▼▼▼

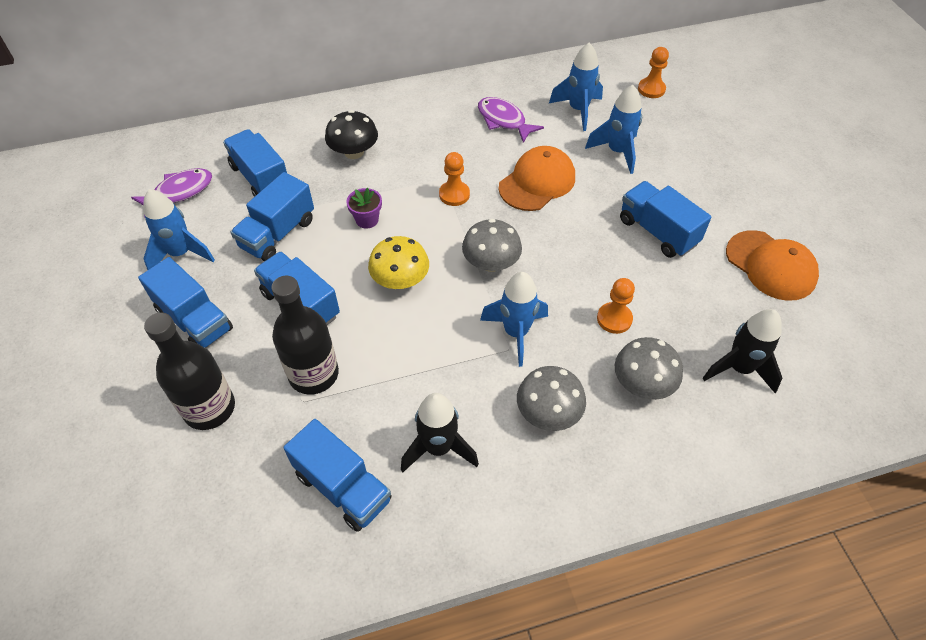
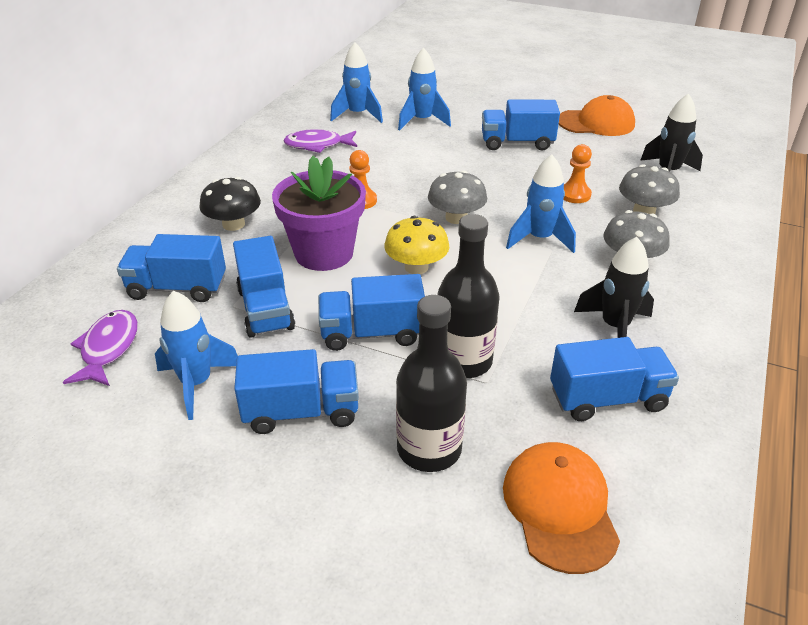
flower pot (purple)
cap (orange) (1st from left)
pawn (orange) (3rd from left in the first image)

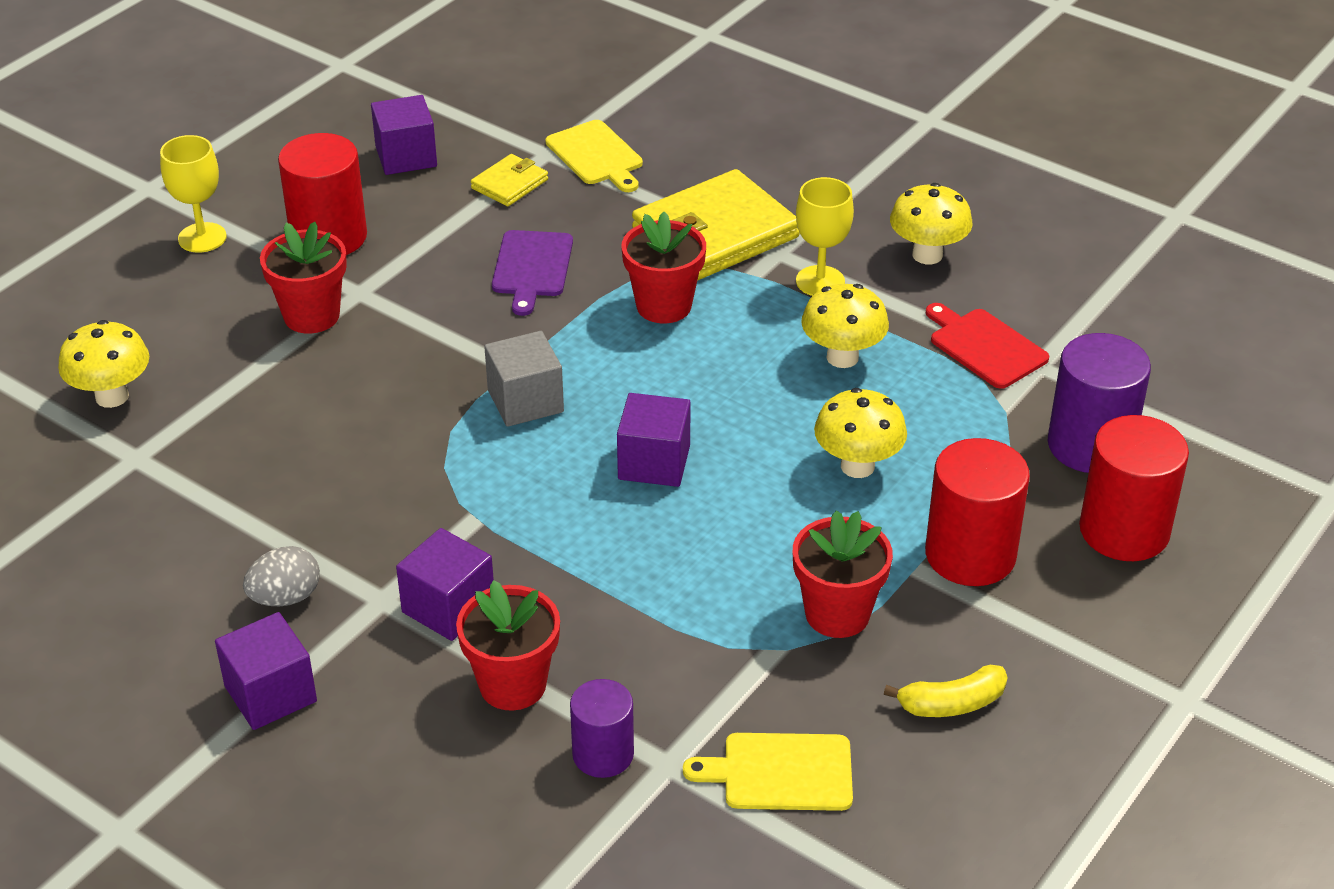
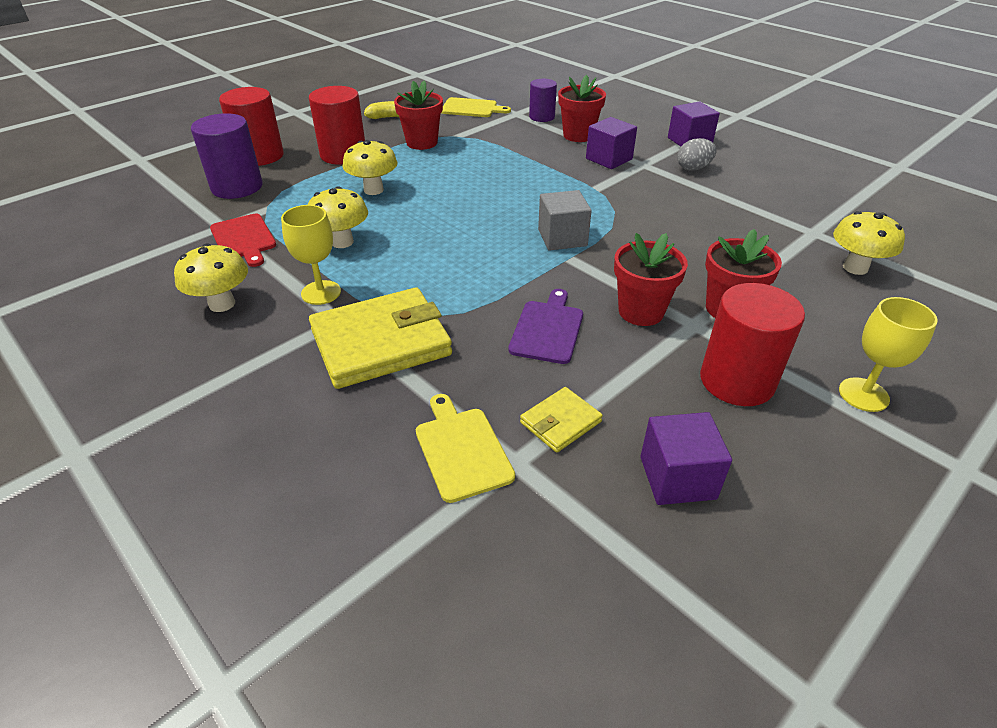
cube (purple) (4th from left in the first image)
flower pot (red) (3rd from left)

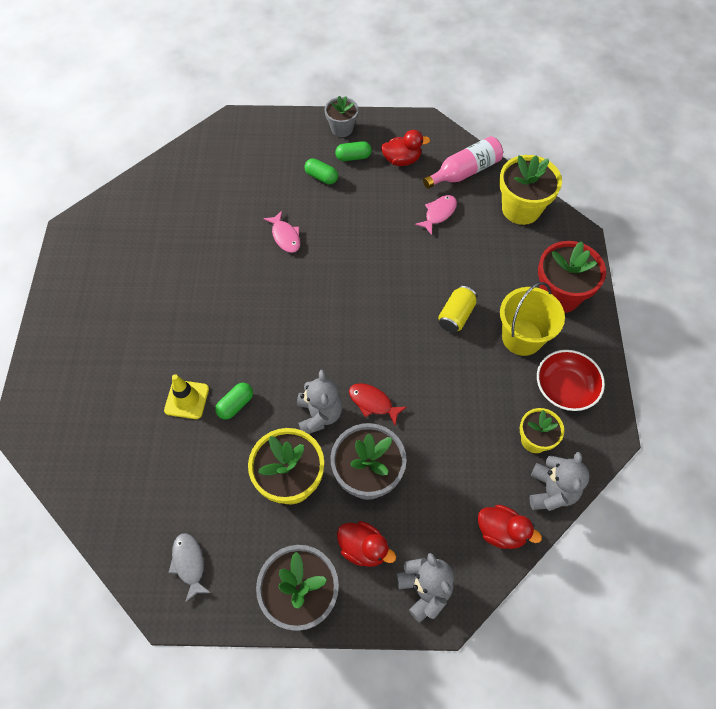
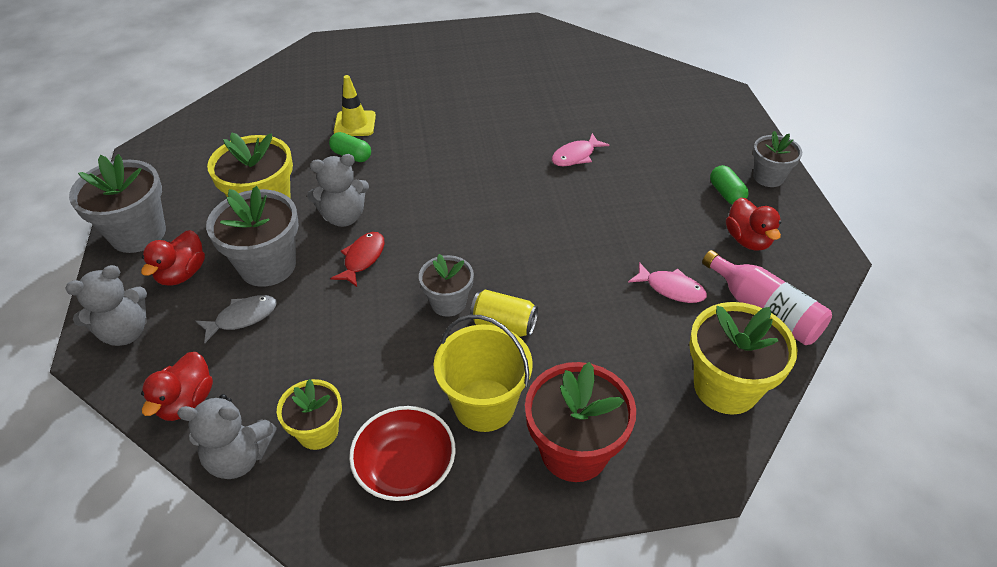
fish (grey)
capsule (green) (2nd from left in the first image)
flower pot (grey) (3rd from left)

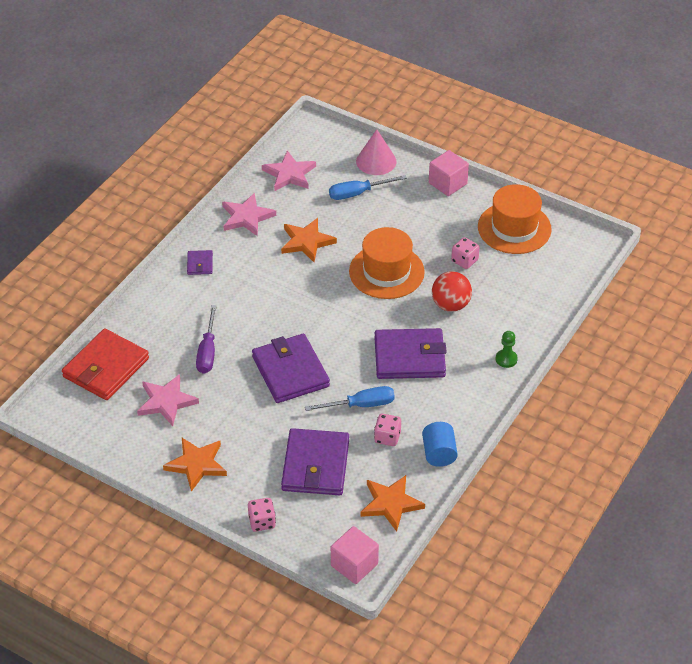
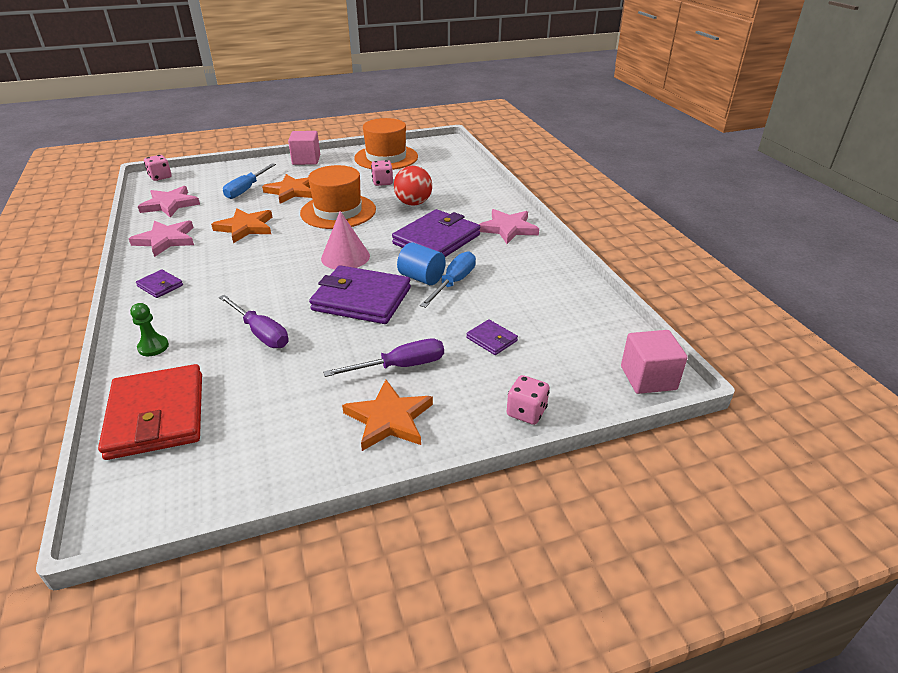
star (pink) (3rd from left)
wallet (purple) (4th from left)
cone (pink)
star (orange) (2nd from left)
dice (pink) (1st from left)
cylinder (blue)
pawn (green)
screwdriver (purple) (2nd from left)

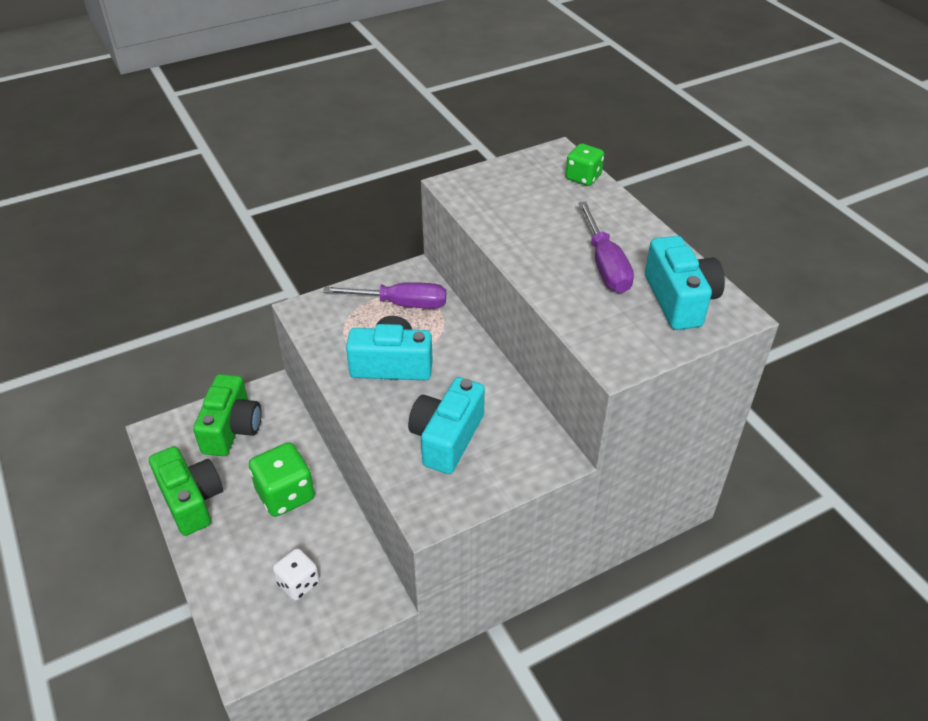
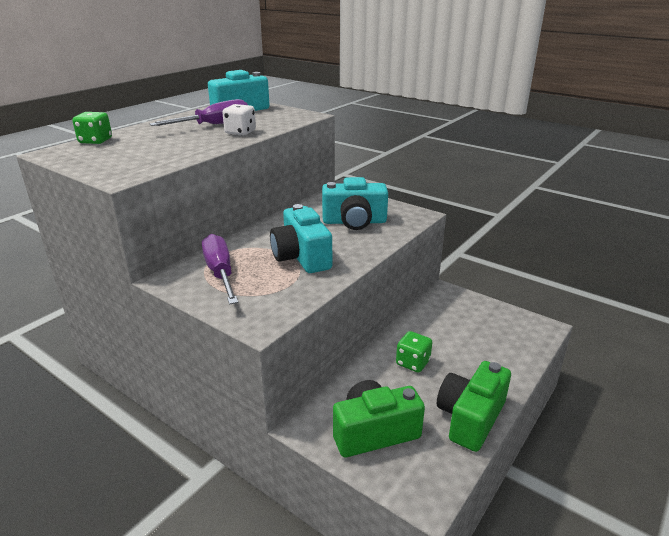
dice (green) (2nd from left)
dice (white)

▲▲▲

» WORK INSTRUCTION: Once the pictures are set aside, write out the entries verbatim.

» SOLUTION FOR THIS TASK:
flower pot (purple)
cap (orange) (1st from left)
pawn (orange) (3rd from left in the first image)

cube (purple) (4th from left in the first image)
flower pot (red) (3rd from left)

fish (grey)
capsule (green) (2nd from left in the first image)
flower pot (grey) (3rd from left)

star (pink) (3rd from left)
wallet (purple) (4th from left)
cone (pink)
star (orange) (2nd from left)
dice (pink) (1st from left)
cylinder (blue)
pawn (green)
screwdriver (purple) (2nd from left)

dice (green) (2nd from left)
dice (white)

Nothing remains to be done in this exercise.